Work request
Where in the data does the word "lampe" appear? Find those lines and copy them.

Records contained in a dataset
..........

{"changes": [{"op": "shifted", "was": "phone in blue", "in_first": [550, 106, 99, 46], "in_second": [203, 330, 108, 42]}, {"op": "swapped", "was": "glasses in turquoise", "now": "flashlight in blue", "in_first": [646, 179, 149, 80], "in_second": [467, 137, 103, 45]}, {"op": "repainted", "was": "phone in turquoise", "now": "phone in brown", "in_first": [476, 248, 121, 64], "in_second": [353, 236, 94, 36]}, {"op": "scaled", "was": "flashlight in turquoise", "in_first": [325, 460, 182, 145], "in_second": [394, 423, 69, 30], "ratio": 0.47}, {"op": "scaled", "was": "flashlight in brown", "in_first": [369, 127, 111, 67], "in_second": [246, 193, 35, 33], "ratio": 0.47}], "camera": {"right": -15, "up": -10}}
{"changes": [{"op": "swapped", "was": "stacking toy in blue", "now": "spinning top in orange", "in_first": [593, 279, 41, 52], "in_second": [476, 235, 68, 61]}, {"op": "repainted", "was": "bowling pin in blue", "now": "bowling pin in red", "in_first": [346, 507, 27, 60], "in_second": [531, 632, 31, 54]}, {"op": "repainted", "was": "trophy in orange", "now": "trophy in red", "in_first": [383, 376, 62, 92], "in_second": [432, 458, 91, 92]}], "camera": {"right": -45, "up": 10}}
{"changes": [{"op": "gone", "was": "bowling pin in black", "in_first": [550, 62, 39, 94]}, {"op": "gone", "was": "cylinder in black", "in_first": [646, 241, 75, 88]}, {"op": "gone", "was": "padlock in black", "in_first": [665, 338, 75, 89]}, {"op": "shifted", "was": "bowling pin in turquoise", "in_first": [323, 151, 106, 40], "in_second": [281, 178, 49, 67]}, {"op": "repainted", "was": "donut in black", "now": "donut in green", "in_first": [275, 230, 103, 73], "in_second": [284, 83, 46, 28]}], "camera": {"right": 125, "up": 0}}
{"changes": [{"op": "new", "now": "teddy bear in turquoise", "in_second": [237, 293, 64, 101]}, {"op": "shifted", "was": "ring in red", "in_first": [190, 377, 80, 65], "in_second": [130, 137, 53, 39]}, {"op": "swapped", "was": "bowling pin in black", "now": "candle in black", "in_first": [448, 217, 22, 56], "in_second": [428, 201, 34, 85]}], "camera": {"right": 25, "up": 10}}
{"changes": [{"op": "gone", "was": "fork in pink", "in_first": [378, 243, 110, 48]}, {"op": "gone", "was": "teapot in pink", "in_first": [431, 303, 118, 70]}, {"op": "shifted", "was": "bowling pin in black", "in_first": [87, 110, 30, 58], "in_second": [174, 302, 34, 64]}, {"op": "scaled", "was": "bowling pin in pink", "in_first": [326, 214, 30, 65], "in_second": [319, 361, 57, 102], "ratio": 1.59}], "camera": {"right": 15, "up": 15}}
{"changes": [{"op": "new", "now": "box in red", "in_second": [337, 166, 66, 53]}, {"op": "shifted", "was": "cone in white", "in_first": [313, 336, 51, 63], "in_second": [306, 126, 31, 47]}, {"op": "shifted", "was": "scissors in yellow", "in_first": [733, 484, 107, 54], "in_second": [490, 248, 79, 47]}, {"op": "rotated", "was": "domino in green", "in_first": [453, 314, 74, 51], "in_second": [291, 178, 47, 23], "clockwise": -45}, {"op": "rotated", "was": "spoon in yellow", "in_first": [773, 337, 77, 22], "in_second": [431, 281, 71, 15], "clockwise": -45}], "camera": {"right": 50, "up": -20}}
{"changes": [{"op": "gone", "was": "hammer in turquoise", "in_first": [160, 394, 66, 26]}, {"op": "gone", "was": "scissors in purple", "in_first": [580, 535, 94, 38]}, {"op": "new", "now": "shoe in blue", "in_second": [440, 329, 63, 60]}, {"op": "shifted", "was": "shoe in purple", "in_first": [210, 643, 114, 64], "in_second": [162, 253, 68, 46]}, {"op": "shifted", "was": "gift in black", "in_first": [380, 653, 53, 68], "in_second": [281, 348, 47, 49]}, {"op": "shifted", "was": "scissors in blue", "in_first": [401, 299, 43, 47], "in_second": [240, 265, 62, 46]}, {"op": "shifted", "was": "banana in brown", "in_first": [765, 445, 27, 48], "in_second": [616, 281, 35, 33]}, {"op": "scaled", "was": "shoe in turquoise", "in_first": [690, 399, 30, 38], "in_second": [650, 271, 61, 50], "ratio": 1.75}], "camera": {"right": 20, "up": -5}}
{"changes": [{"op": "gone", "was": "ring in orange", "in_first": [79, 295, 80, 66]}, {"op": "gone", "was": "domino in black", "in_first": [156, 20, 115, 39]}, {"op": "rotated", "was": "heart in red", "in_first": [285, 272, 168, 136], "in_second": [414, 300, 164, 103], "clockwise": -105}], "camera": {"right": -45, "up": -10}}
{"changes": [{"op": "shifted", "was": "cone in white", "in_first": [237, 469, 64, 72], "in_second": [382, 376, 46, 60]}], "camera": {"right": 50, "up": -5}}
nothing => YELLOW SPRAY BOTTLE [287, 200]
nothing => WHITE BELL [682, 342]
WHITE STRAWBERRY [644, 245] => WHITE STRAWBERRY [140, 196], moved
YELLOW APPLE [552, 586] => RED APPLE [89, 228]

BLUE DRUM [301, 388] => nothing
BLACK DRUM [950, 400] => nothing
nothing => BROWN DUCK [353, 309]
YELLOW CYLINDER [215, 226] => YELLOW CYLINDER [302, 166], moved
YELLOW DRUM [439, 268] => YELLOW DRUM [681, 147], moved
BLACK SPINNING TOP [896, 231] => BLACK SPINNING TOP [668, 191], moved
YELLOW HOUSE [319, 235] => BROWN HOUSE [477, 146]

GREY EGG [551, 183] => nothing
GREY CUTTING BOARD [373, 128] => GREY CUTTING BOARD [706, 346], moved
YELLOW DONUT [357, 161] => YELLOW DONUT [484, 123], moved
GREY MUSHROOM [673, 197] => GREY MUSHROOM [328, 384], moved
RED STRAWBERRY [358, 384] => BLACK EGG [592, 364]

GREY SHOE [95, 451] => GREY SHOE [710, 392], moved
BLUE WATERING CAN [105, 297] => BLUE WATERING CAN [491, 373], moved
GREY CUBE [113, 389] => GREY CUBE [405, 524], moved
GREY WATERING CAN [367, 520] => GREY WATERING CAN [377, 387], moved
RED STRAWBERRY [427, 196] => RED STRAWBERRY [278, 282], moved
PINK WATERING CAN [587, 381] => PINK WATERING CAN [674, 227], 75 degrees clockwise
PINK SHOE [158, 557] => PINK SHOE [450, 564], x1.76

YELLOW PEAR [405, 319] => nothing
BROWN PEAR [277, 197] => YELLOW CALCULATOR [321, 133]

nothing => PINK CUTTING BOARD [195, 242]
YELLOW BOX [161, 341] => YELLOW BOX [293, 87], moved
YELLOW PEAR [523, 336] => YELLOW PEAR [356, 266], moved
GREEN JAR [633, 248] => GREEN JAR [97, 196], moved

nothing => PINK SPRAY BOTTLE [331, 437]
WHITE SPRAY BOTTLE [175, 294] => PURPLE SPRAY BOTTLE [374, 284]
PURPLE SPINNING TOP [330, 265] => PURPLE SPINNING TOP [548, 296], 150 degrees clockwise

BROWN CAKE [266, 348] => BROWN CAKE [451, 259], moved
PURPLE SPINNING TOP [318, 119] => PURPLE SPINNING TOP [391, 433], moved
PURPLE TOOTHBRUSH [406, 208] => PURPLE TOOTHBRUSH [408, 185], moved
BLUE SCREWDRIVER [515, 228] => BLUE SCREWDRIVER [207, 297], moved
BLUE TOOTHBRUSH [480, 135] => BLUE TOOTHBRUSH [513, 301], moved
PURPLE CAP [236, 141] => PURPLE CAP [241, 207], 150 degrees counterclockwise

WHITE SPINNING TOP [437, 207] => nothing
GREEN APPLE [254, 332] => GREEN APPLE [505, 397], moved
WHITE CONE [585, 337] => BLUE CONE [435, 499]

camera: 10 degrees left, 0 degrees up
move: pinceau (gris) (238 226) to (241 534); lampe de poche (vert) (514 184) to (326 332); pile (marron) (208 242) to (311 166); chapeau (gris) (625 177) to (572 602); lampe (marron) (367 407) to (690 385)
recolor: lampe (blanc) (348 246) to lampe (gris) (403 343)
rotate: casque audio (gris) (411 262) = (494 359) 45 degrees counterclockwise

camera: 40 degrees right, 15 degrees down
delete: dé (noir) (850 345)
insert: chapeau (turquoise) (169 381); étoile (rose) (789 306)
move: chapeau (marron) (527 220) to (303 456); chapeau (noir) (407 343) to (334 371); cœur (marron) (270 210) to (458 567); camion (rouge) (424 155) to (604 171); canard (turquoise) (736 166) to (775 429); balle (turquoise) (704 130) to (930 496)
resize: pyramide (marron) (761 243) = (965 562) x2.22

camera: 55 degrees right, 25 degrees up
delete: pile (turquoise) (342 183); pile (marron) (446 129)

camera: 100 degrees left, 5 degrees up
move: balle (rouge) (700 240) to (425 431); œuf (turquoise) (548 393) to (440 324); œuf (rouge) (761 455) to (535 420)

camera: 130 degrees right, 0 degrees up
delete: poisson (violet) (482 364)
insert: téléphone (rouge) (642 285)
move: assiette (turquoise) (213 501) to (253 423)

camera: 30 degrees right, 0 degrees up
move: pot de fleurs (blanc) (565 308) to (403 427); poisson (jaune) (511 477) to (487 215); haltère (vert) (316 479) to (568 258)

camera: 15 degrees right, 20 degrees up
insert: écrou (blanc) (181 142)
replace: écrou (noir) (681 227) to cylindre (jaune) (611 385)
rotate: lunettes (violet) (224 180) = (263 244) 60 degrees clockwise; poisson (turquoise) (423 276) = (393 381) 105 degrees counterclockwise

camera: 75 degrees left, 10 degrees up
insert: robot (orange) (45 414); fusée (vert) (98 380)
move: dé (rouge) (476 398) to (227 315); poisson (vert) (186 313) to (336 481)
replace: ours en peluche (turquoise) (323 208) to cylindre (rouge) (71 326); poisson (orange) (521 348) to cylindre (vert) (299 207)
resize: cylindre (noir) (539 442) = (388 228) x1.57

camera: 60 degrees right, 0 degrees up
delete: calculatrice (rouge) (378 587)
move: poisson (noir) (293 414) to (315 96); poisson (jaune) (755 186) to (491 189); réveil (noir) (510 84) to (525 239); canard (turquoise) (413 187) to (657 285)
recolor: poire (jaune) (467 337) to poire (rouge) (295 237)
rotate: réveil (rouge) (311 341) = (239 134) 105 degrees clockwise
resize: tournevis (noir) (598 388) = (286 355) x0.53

..........

Solved problem
move: pinceau (gris) (238 226) to (241 534); lampe de poche (vert) (514 184) to (326 332); pile (marron) (208 242) to (311 166); chapeau (gris) (625 177) to (572 602); lampe (marron) (367 407) to (690 385)
recolor: lampe (blanc) (348 246) to lampe (gris) (403 343)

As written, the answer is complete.